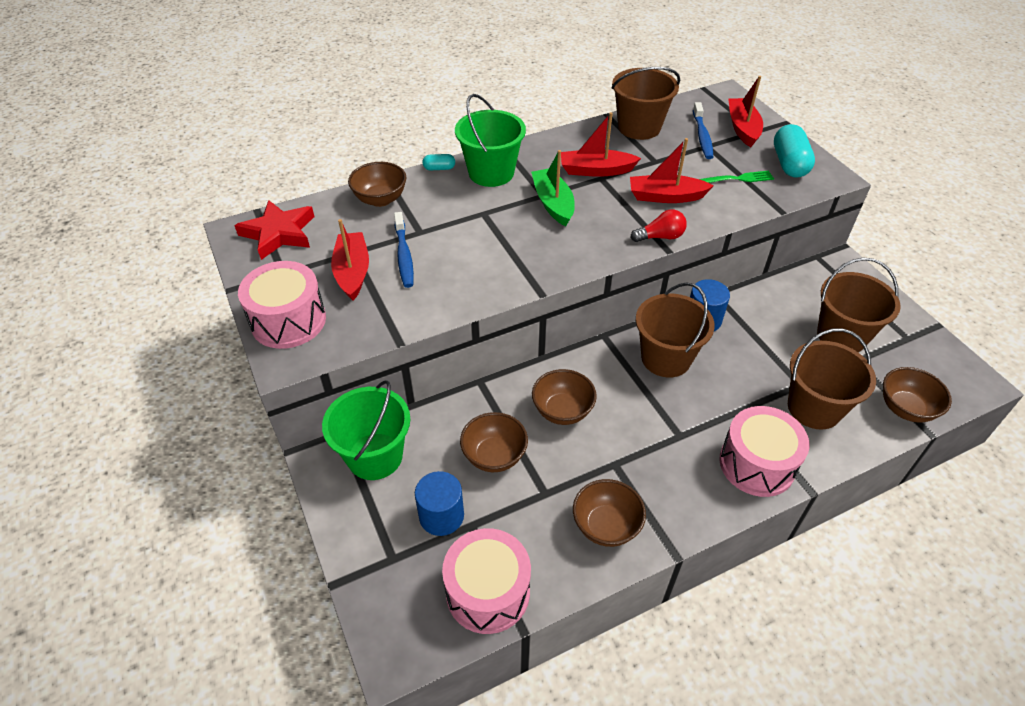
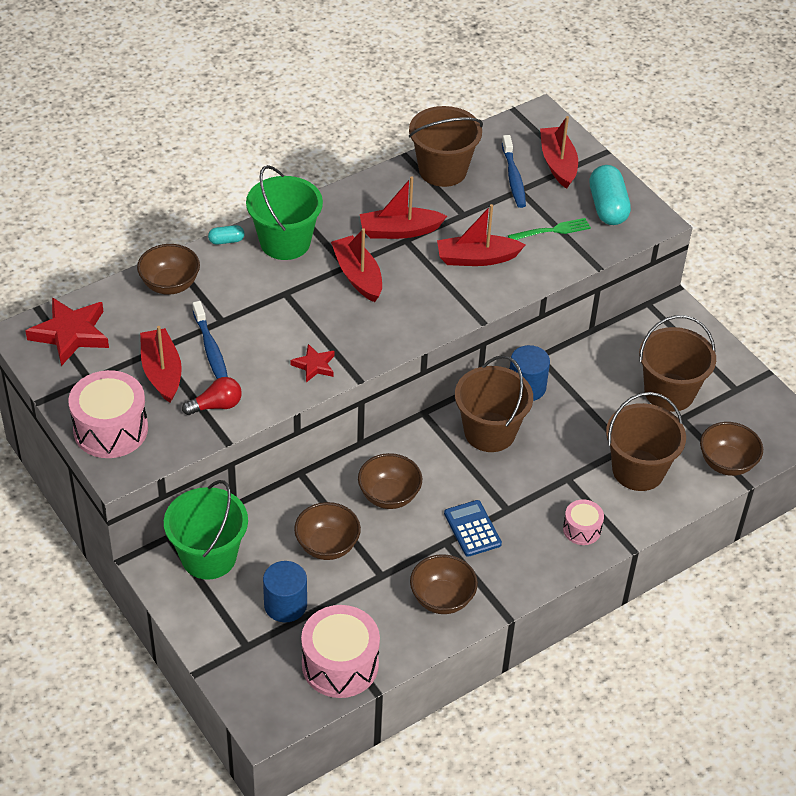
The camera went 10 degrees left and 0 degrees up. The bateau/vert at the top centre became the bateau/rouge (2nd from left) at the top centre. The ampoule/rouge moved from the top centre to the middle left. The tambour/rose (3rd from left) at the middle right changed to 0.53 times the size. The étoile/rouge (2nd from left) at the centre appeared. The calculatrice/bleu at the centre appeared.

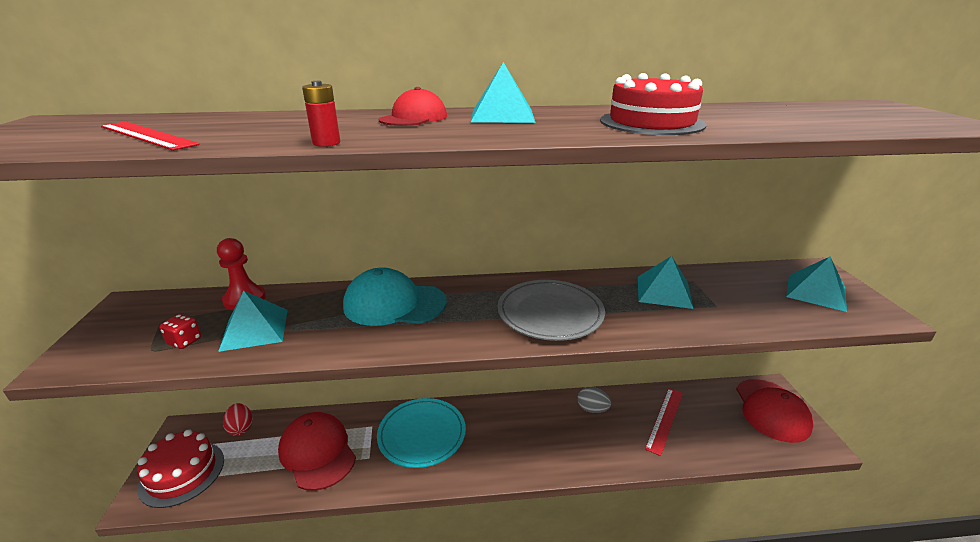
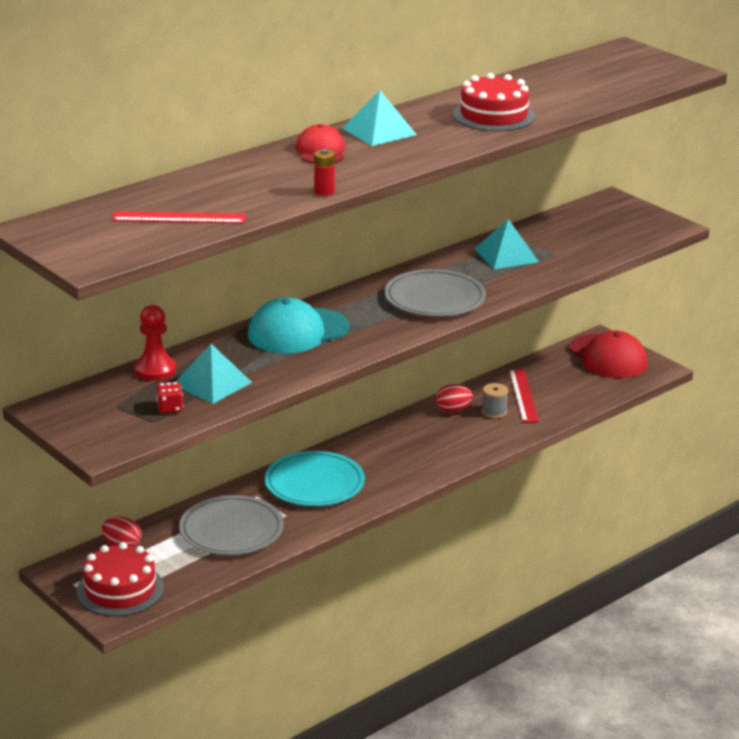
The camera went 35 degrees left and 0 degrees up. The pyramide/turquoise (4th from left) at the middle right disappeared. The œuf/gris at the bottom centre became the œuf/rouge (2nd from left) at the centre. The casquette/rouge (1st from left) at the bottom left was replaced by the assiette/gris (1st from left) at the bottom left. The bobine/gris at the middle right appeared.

********************

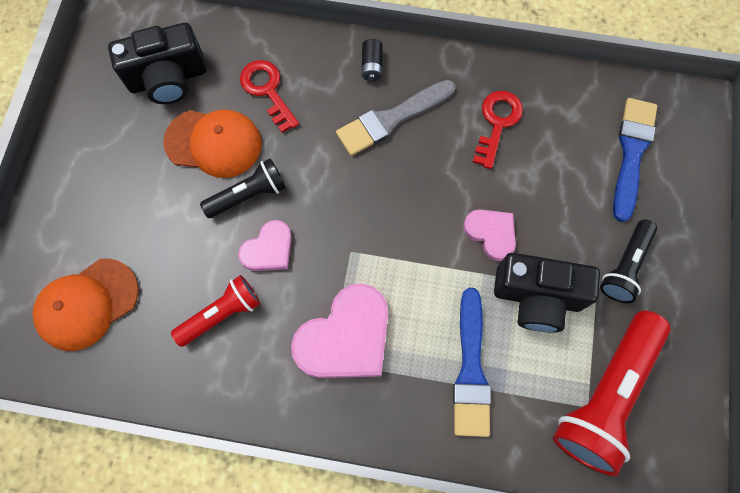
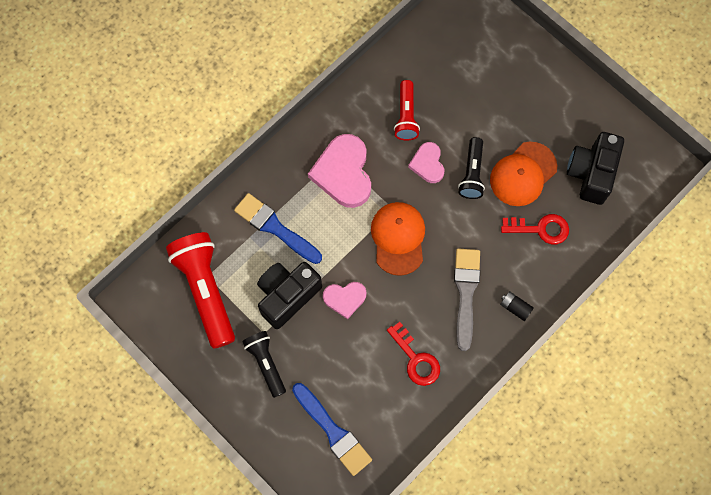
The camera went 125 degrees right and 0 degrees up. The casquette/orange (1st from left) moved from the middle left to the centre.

********************

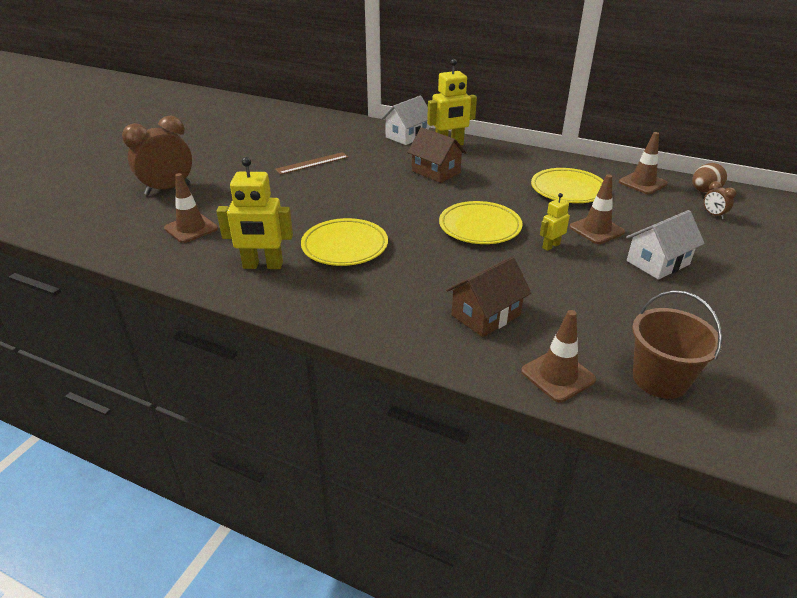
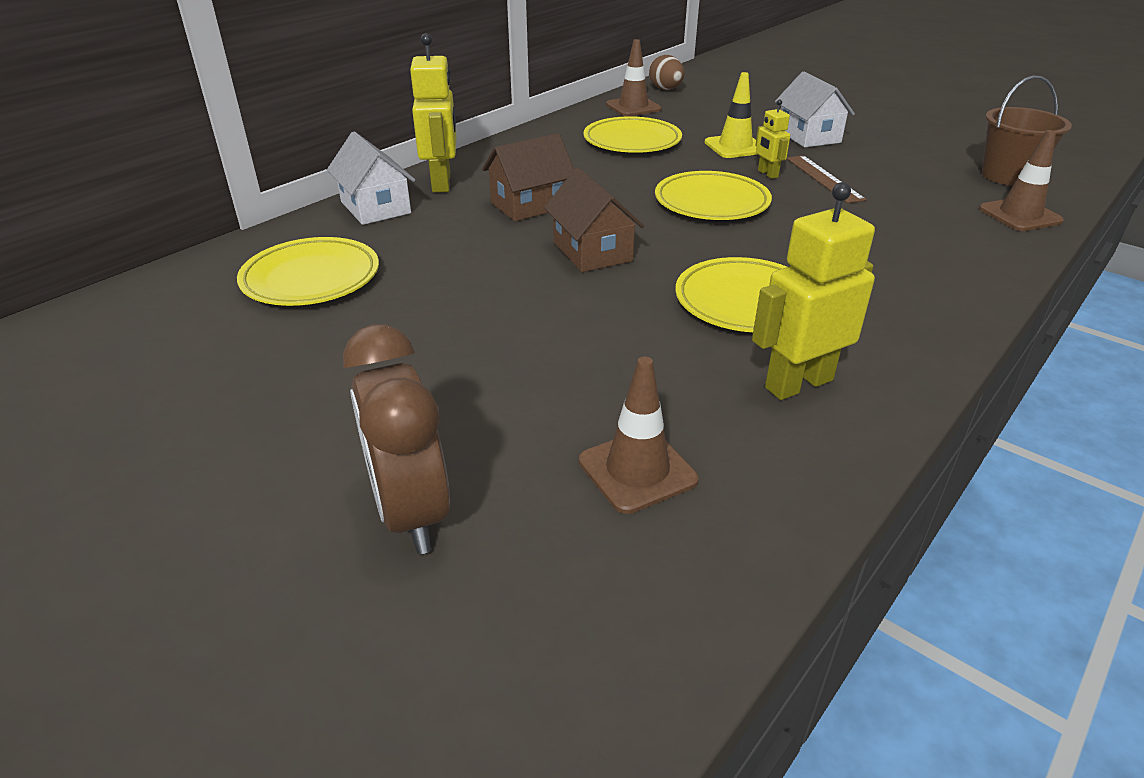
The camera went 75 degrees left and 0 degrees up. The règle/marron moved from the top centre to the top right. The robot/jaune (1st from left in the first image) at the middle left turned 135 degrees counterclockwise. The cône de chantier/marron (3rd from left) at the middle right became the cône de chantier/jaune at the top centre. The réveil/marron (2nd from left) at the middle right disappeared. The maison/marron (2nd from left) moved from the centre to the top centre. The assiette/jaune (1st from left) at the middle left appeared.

********************

• [Prompt] From the data above, copy each line where the string "casquette" appears.

• [Response]
The camera went 35 degrees left and 0 degrees up. The pyramide/turquoise (4th from left) at the middle right disappeared. The œuf/gris at the bottom centre became the œuf/rouge (2nd from left) at the centre. The casquette/rouge (1st from left) at the bottom left was replaced by the assiette/gris (1st from left) at the bottom left. The bobine/gris at the middle right appeared.
The camera went 125 degrees right and 0 degrees up. The casquette/orange (1st from left) moved from the middle left to the centre.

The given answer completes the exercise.